"""

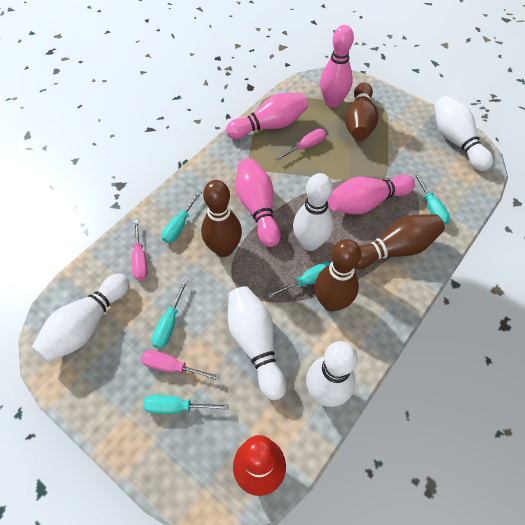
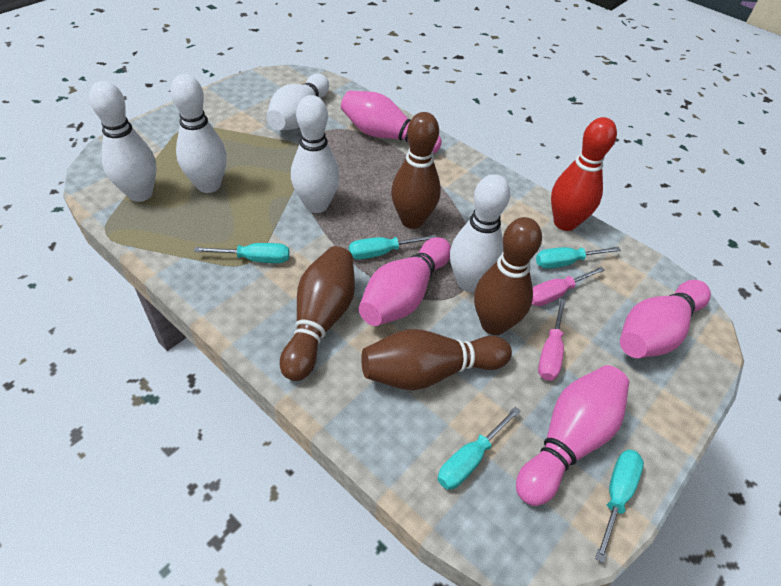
pink screwdriver: 3 -> 2

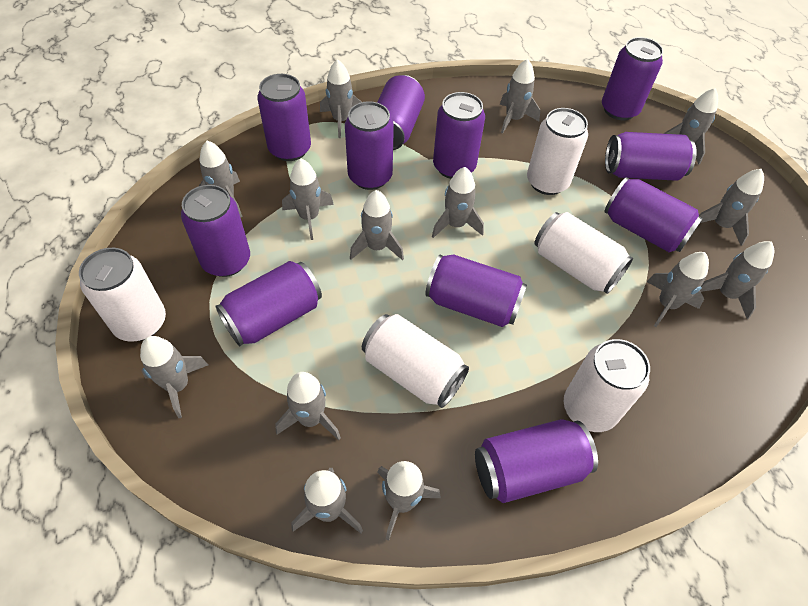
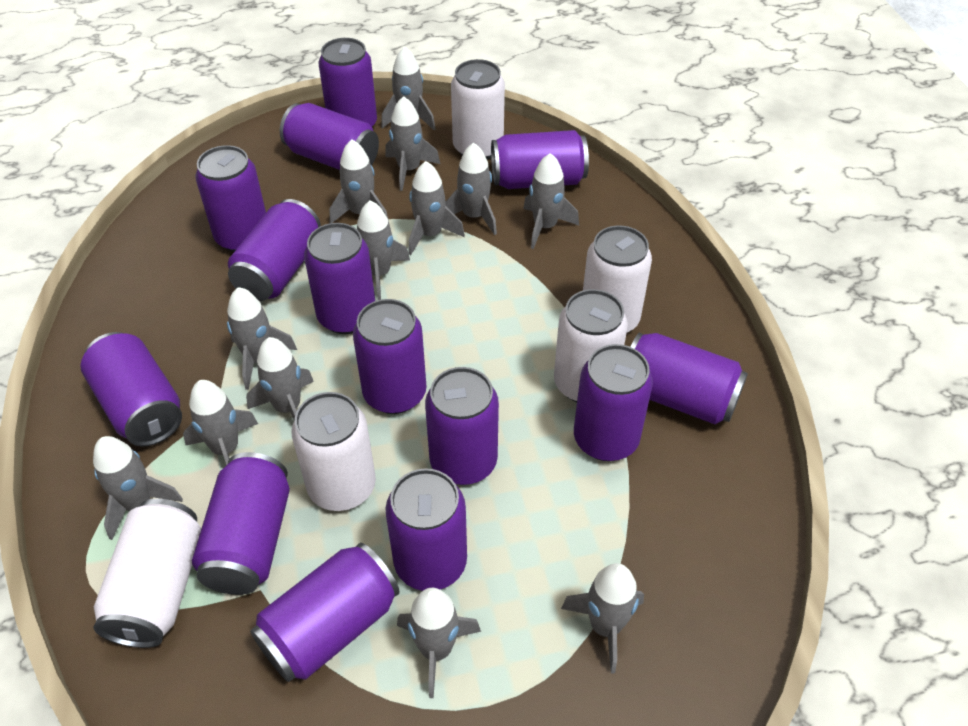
grey rocket: 14 -> 13
purple can: 11 -> 14

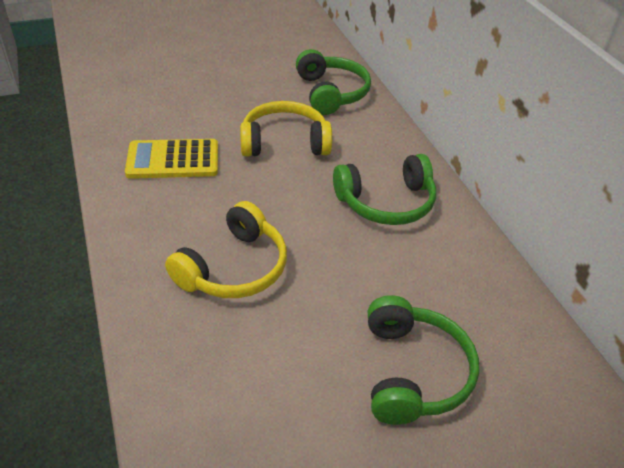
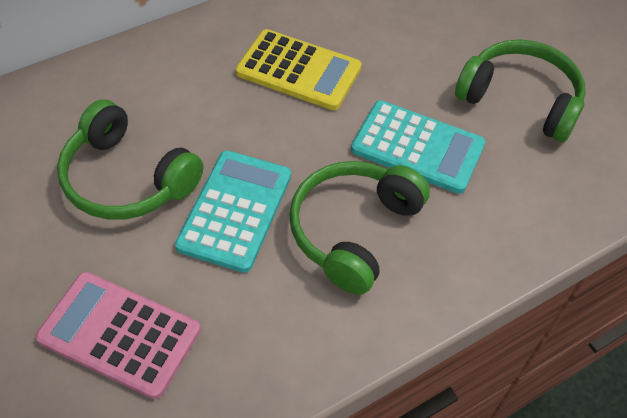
pink calculator: 0 -> 1
turquoise calculator: 0 -> 2
yellow headphones: 2 -> 0

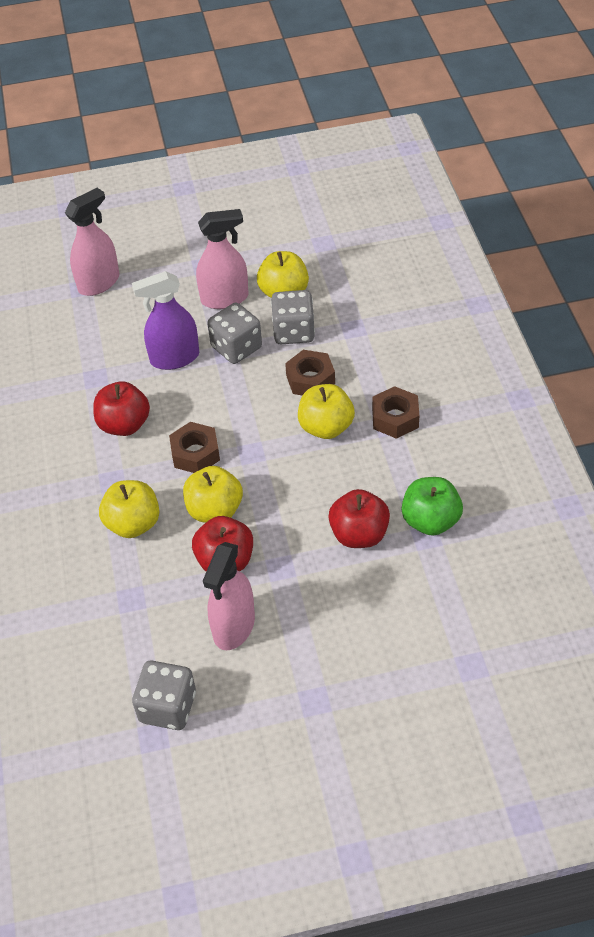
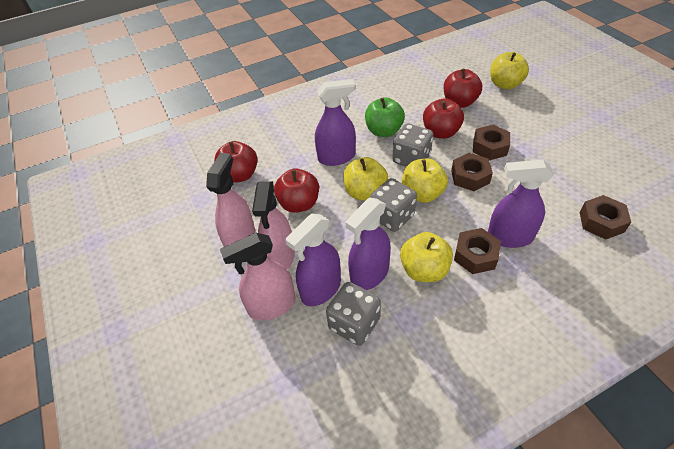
brown nut: 3 -> 4
purple spray bottle: 1 -> 4
red apple: 3 -> 4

"""

# INSTRUCTIONS TO FOLLOW
Please give back the data above word for word, with no pictures included.

# SOLUTION FOR THIS TASK
pink screwdriver: 3 -> 2

grey rocket: 14 -> 13
purple can: 11 -> 14

pink calculator: 0 -> 1
turquoise calculator: 0 -> 2
yellow headphones: 2 -> 0

brown nut: 3 -> 4
purple spray bottle: 1 -> 4
red apple: 3 -> 4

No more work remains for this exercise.